About this task: Needed from the data below: every line from the one with "C204: 330nF (5V, DGND) -> 100nF (5V, DGND)" up to and including the one with "XT201: 24MHz (U202/XIN, XO)", repeated exactly and with nothing else.

[Listed entries — start]

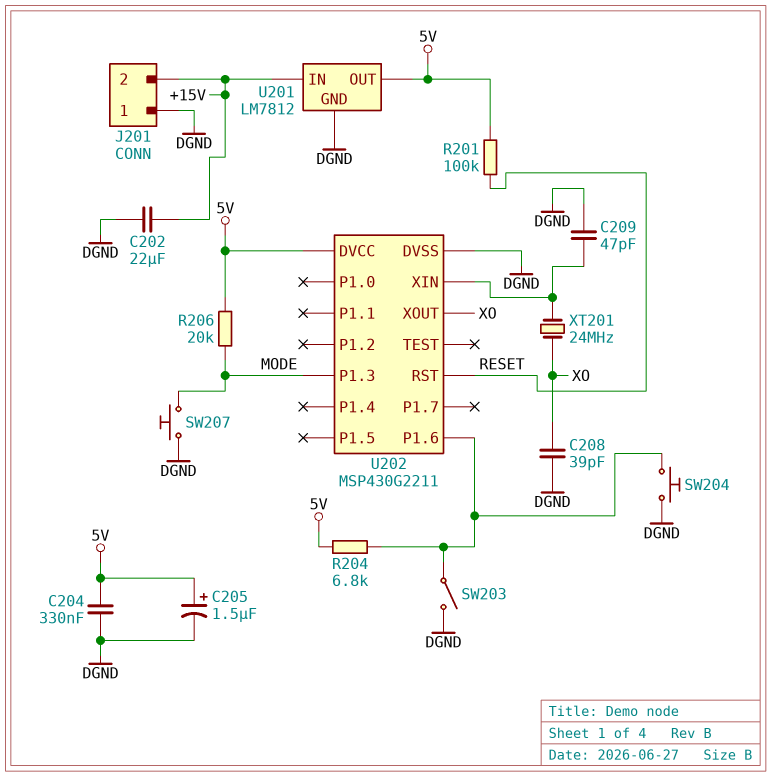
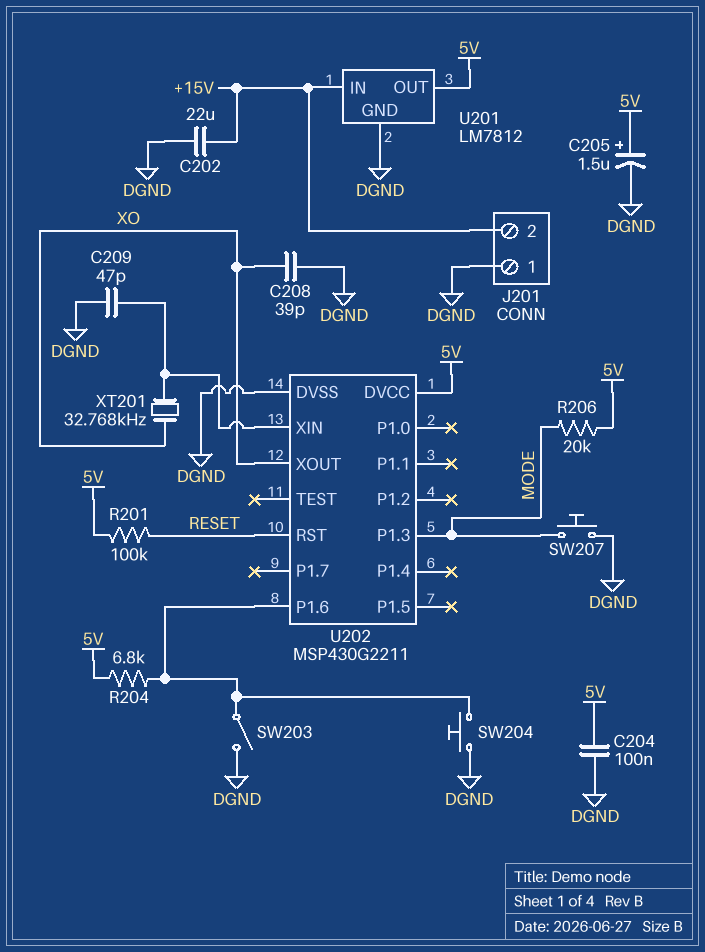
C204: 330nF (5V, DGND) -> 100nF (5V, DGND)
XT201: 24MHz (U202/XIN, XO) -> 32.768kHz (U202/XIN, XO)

[Listed entries — finish]
[Listed entries — start]

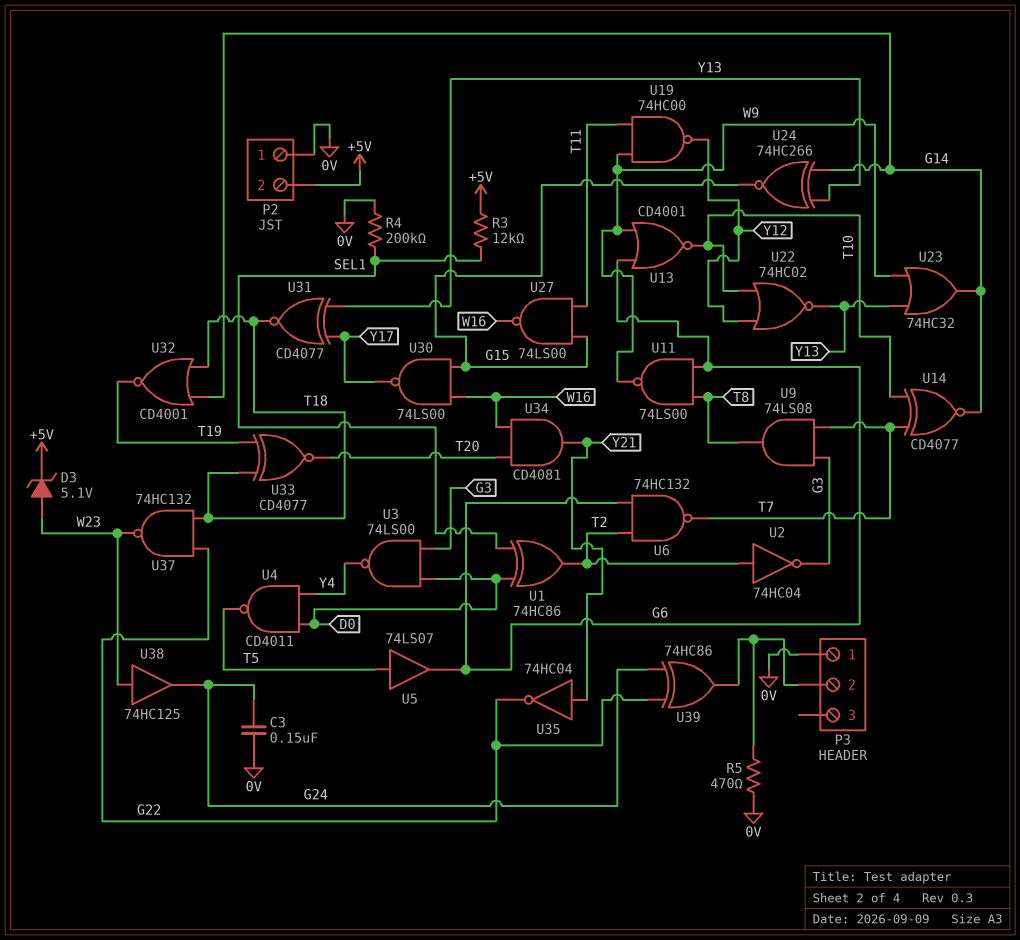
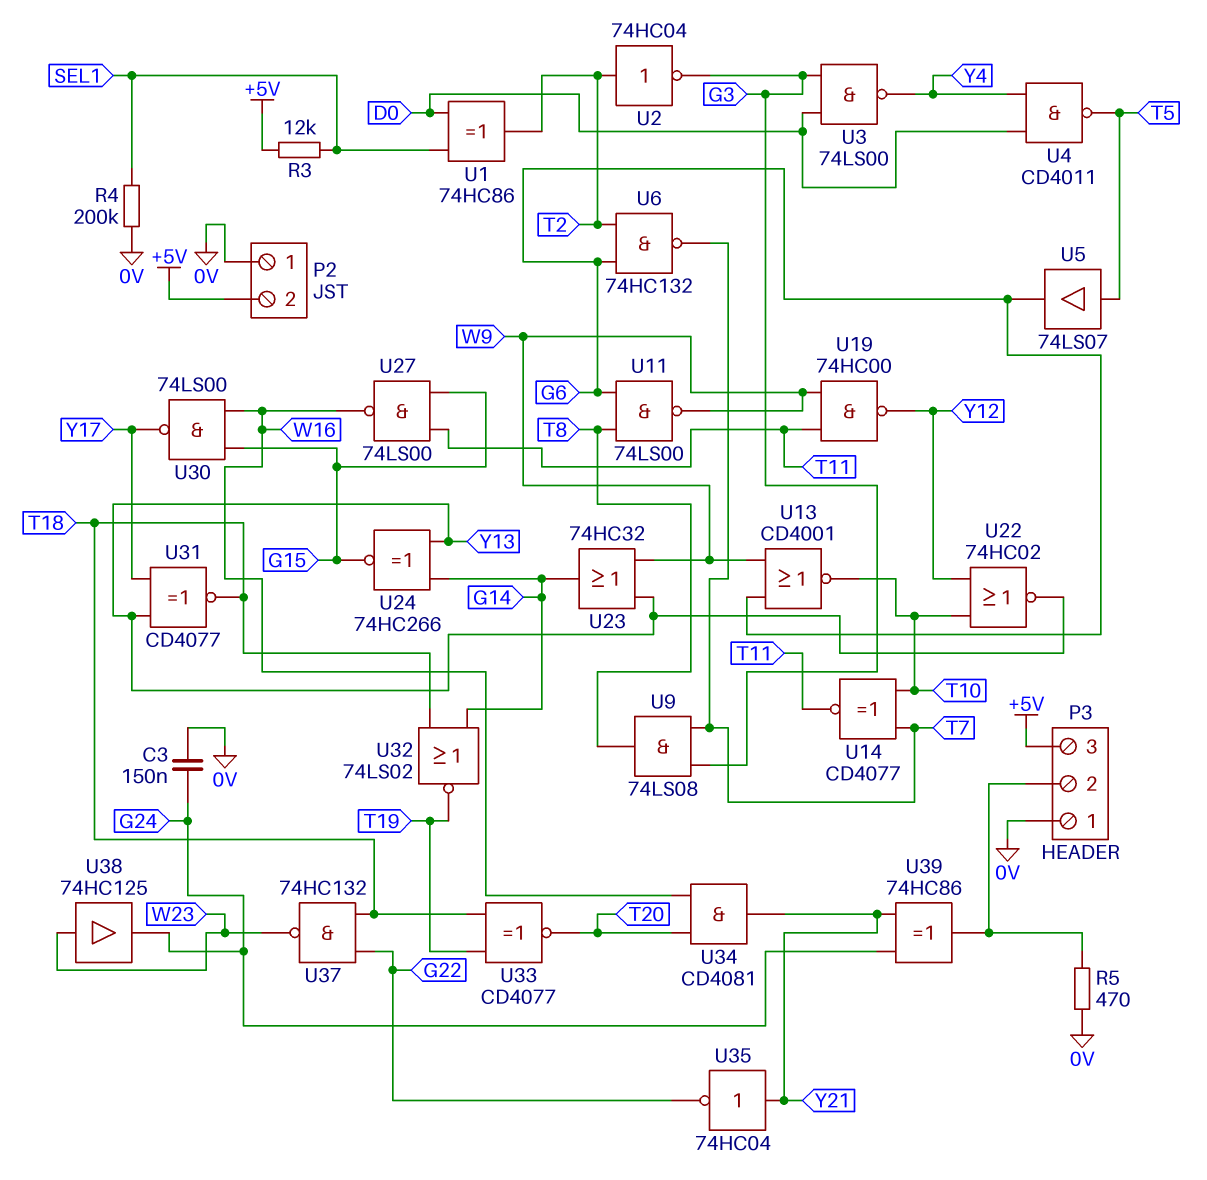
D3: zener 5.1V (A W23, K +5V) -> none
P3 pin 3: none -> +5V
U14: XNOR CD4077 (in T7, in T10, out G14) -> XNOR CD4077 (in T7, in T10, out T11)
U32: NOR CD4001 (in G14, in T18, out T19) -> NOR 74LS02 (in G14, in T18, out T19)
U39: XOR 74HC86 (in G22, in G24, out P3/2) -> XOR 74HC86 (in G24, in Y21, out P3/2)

[Listed entries — finish]

Written answer:
C204: 330nF (5V, DGND) -> 100nF (5V, DGND)
XT201: 24MHz (U202/XIN, XO) -> 32.768kHz (U202/XIN, XO)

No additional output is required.